[Problem to work on]
Your task is to copy each line of the material that includes "STAT".

[[ Data records, beginning ]]

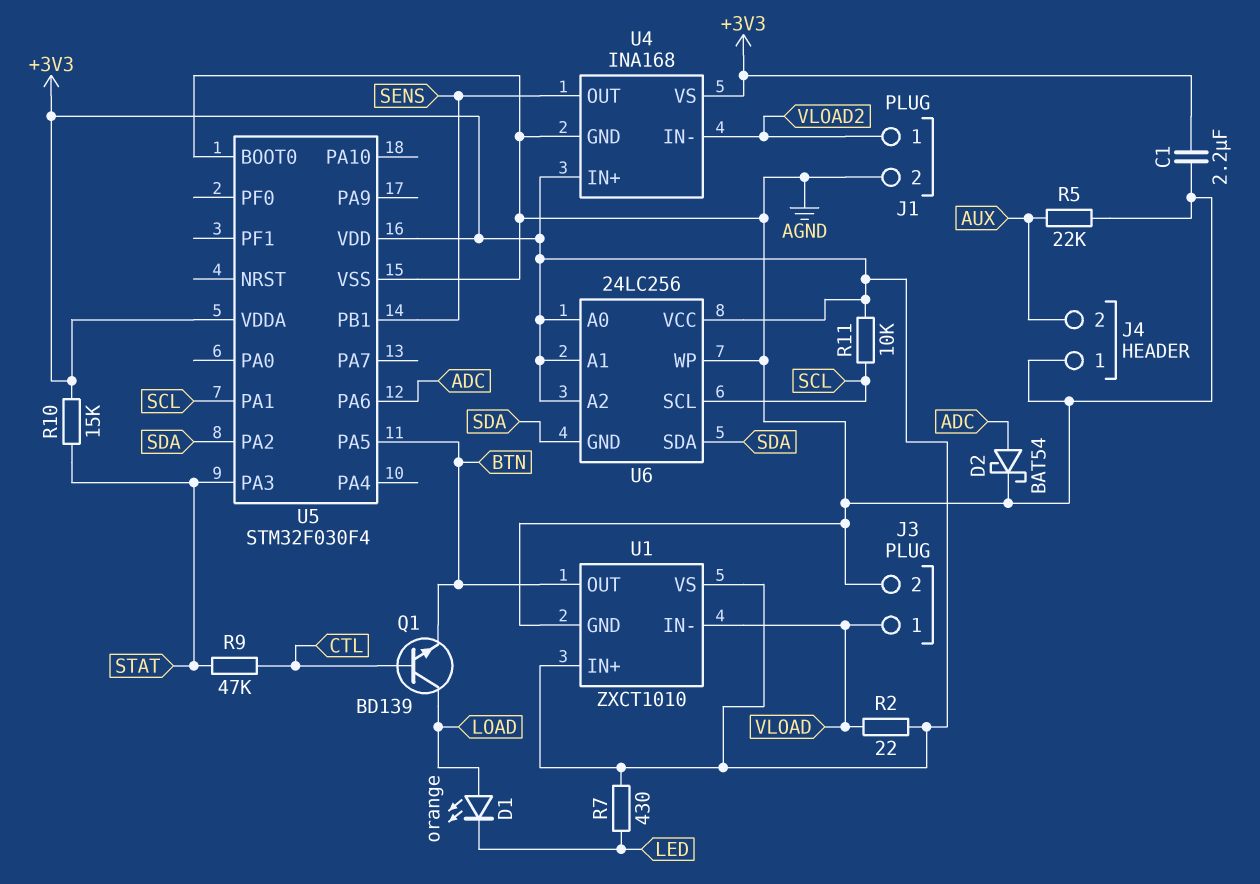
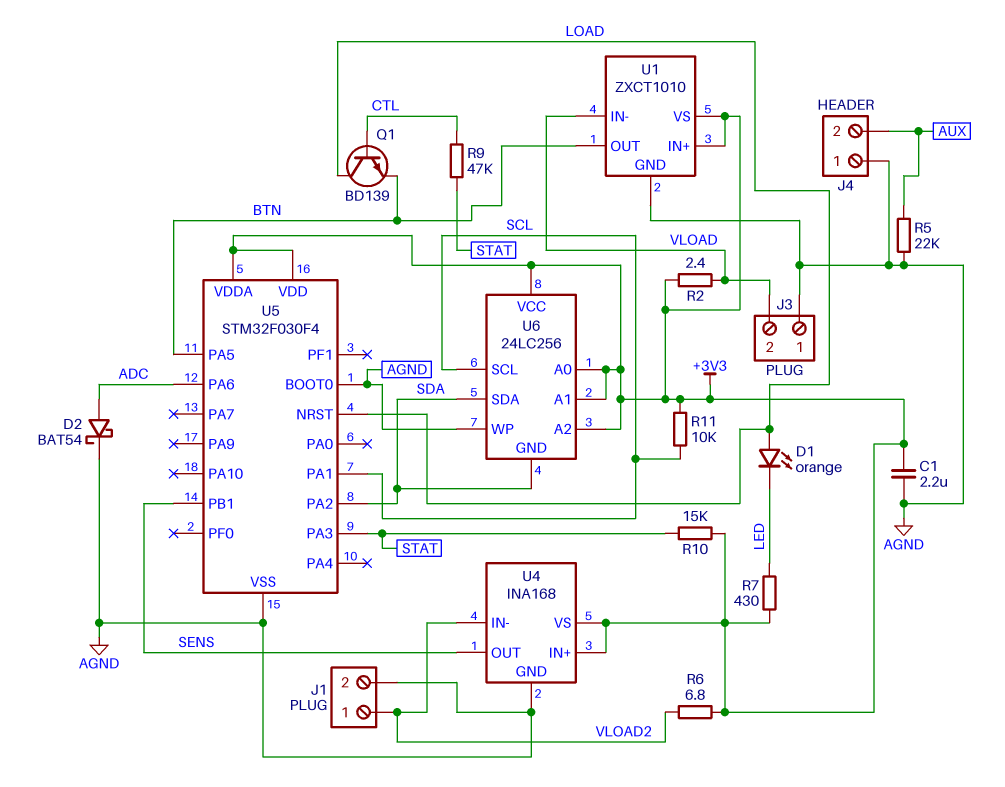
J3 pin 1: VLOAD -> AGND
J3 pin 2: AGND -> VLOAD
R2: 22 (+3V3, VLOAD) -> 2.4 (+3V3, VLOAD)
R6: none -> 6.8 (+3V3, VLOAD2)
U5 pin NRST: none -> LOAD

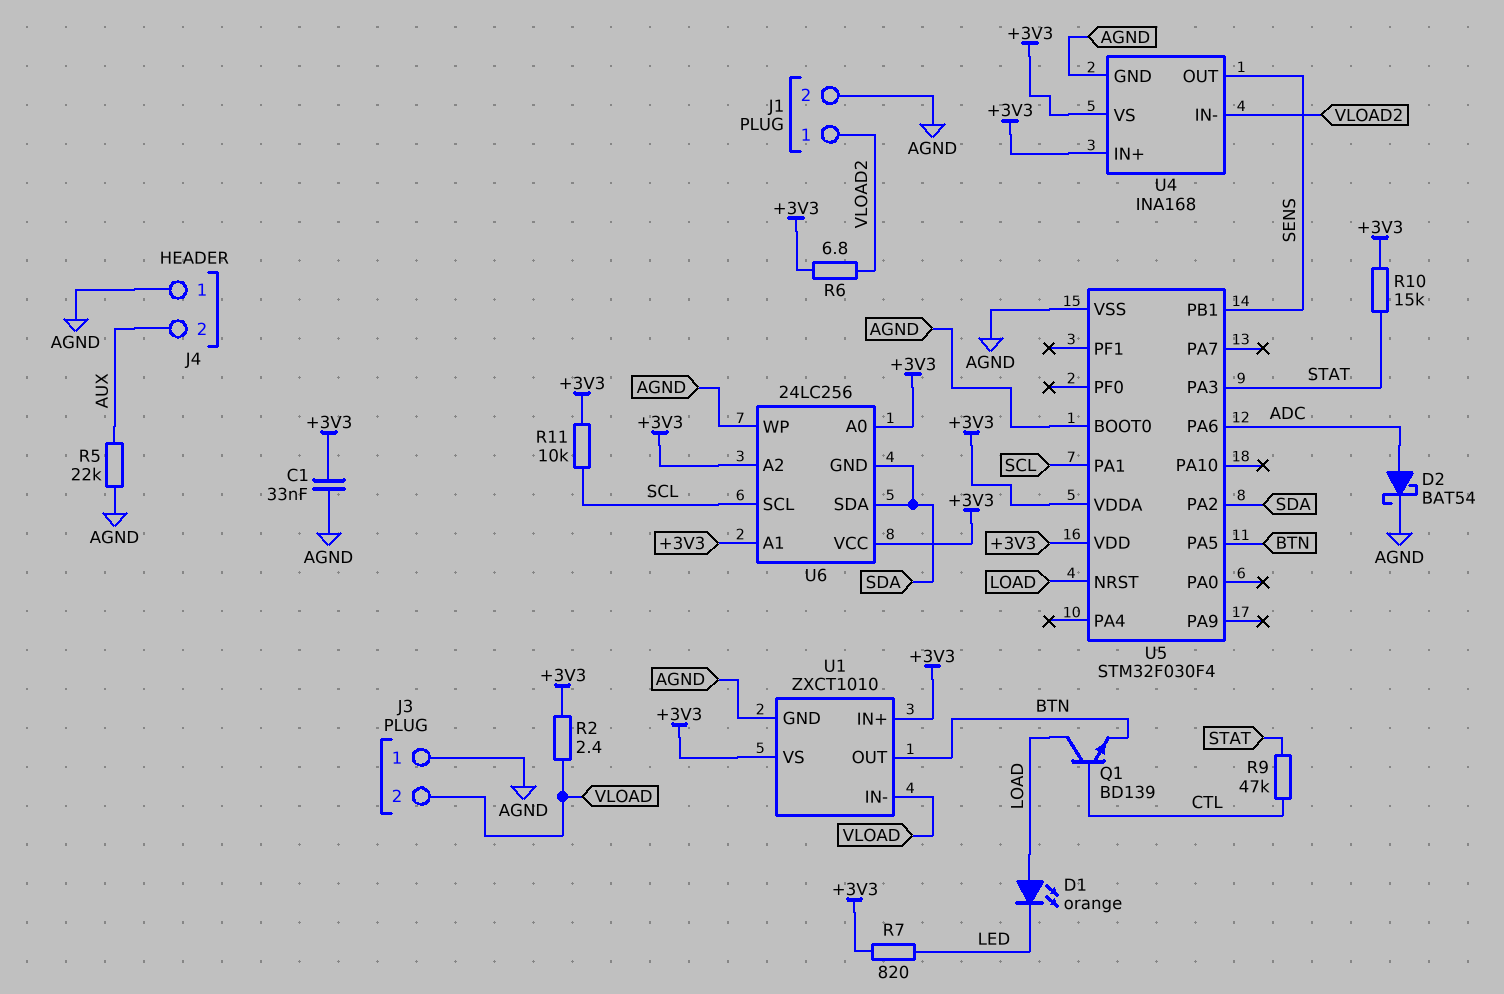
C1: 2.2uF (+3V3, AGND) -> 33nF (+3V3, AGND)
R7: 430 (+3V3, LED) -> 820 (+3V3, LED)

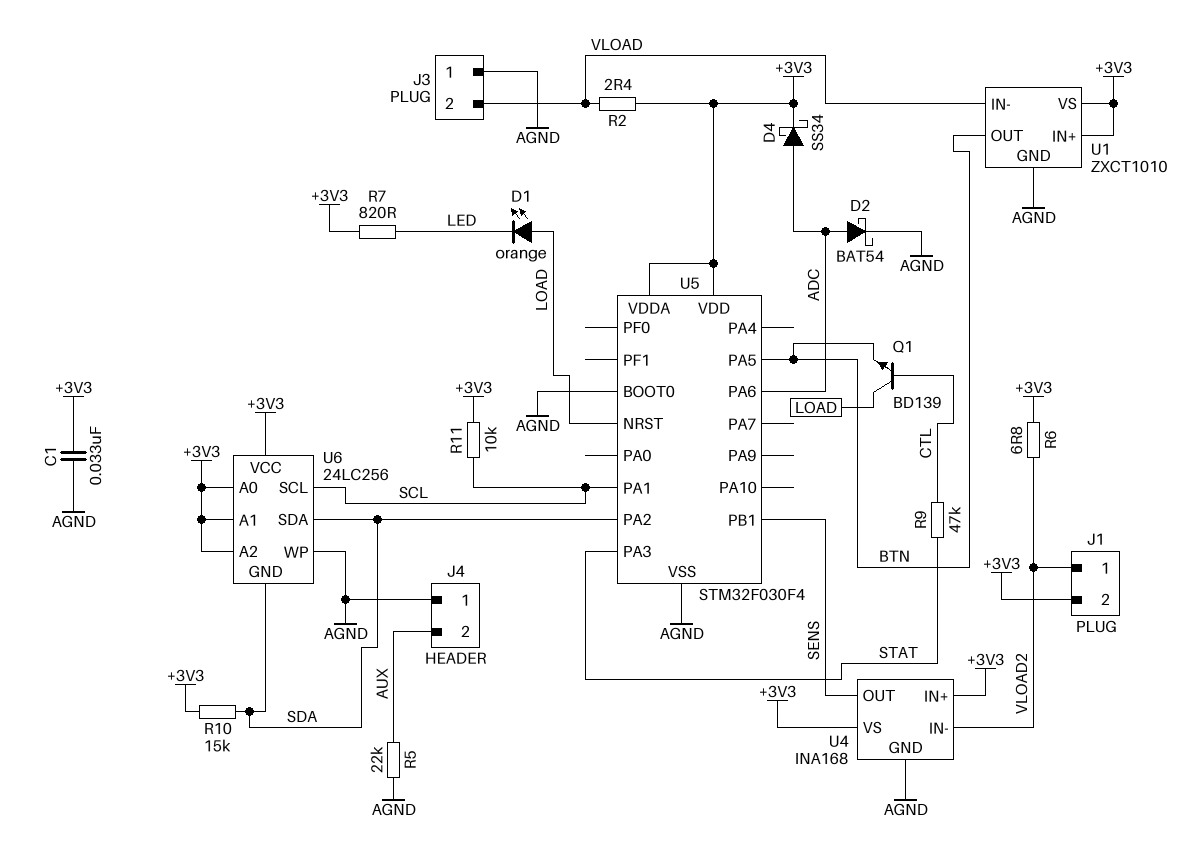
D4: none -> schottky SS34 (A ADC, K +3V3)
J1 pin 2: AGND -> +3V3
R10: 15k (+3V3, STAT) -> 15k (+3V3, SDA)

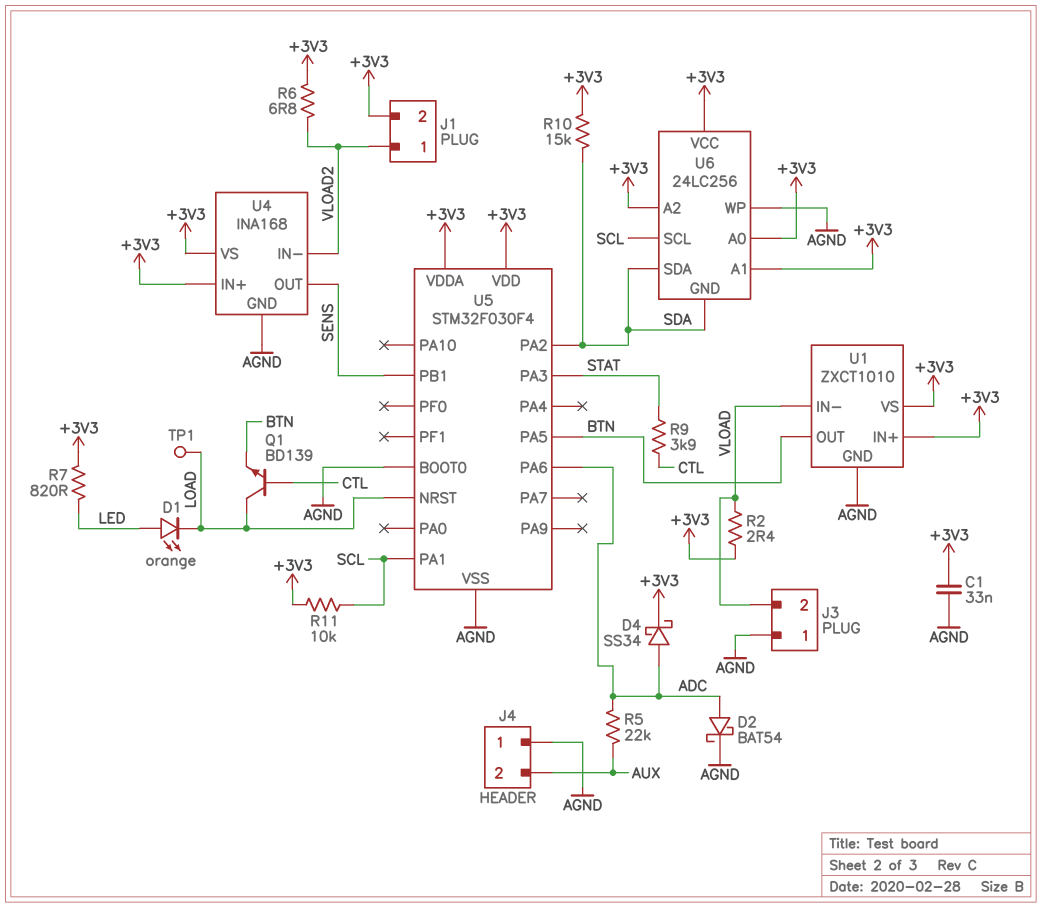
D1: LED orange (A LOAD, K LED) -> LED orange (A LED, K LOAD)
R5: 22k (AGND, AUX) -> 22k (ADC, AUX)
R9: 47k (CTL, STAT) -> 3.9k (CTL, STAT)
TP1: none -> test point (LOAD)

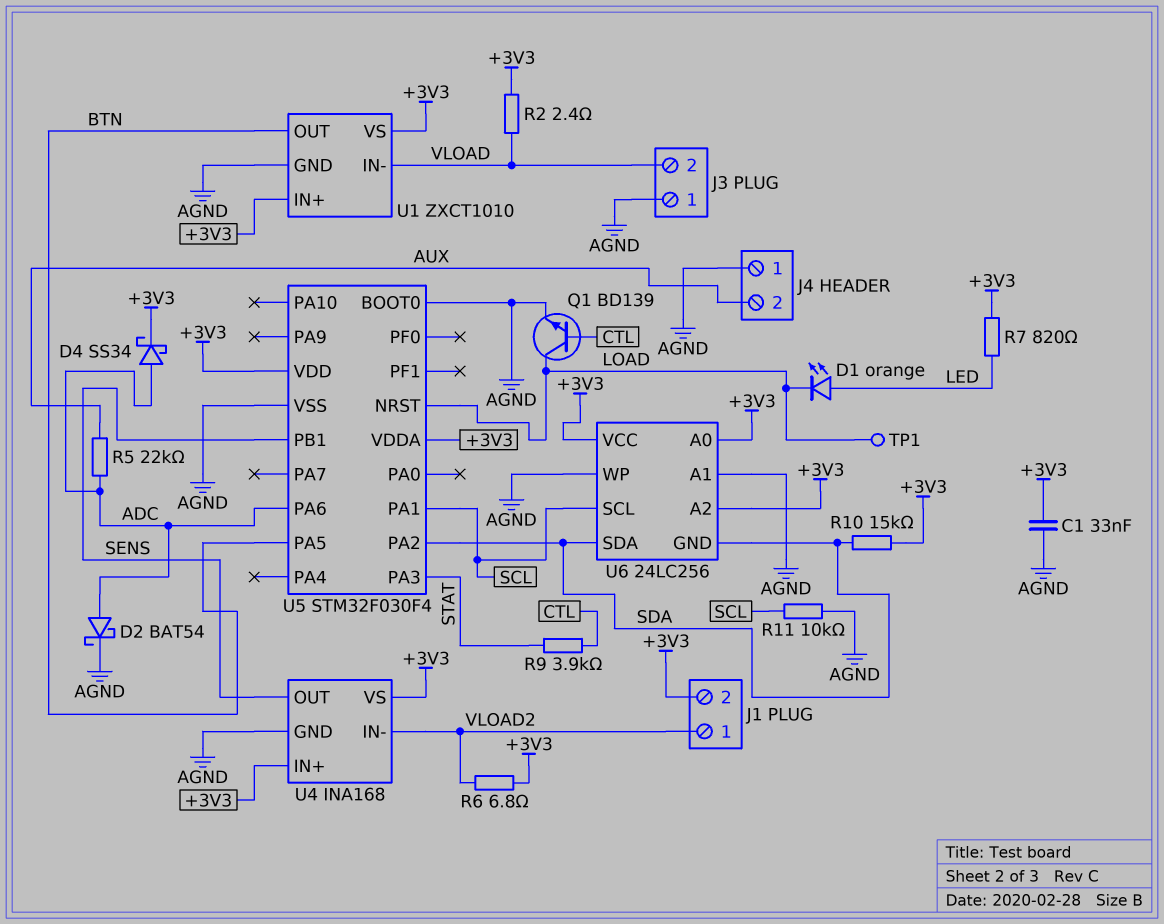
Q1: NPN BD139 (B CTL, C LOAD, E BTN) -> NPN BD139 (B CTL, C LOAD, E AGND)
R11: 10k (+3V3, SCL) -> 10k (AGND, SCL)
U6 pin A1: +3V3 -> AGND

[[ Data records, end ]]

[Finished task]
R10: 15k (+3V3, STAT) -> 15k (+3V3, SDA)
R9: 47k (CTL, STAT) -> 3.9k (CTL, STAT)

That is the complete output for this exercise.